• [DATA FOR PROCESSING]

----------

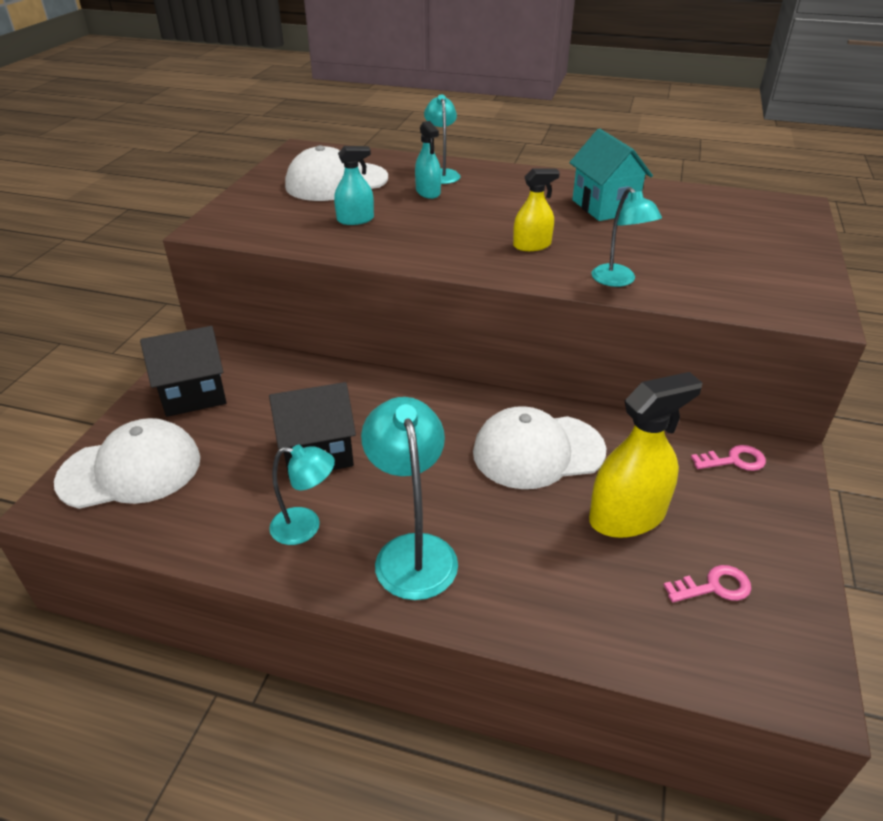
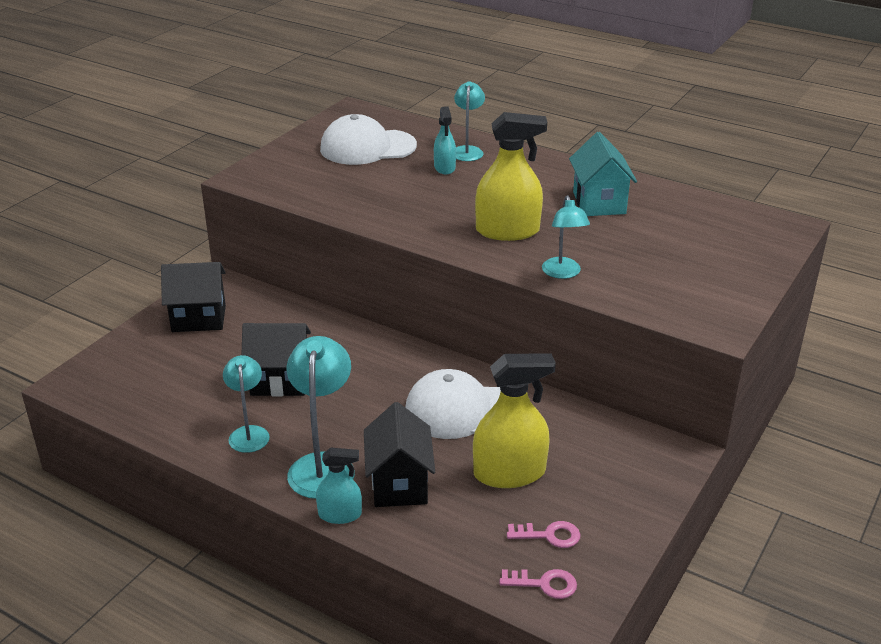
camera: 15 degrees right, 5 degrees down
(130, 470) = (132, 368): white cap -> none
(306, 527) = (249, 433): turquoise lamp -> turquoise lamp turned 120 degrees counterclockwise
(355, 219) = (366, 186): turquoise spray bottle -> turquoise spray bottle (340, 514)
(513, 557) = (399, 484): none -> black house
(532, 245) = (507, 231): yellow spray bottle -> yellow spray bottle, size x1.77
(734, 460) = (631, 448): pink key -> pink key (544, 584)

----------

• [WORK ITEM] Everything from the line containing "(532, 245) = (507, 231): yellow" through the last line of the listing must be reproduced exactly, and no other line.

• [WRITTEN ANSWER]
(532, 245) = (507, 231): yellow spray bottle -> yellow spray bottle, size x1.77
(734, 460) = (631, 448): pink key -> pink key (544, 584)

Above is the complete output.